Problem statement>
A verbatim copy of the entries is the required answer.

______________________________

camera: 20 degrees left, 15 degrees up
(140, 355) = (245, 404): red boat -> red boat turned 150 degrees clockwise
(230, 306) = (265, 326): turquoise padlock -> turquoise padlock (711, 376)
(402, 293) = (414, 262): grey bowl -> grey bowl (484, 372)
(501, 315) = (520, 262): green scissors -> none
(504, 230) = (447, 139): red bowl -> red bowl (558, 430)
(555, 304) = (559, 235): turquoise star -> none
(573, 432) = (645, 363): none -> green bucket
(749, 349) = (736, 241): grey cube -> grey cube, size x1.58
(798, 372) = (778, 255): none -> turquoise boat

______________________________

Written reply>
camera: 20 degrees left, 15 degrees up
(140, 355) = (245, 404): red boat -> red boat turned 150 degrees clockwise
(230, 306) = (265, 326): turquoise padlock -> turquoise padlock (711, 376)
(402, 293) = (414, 262): grey bowl -> grey bowl (484, 372)
(501, 315) = (520, 262): green scissors -> none
(504, 230) = (447, 139): red bowl -> red bowl (558, 430)
(555, 304) = (559, 235): turquoise star -> none
(573, 432) = (645, 363): none -> green bucket
(749, 349) = (736, 241): grey cube -> grey cube, size x1.58
(798, 372) = (778, 255): none -> turquoise boat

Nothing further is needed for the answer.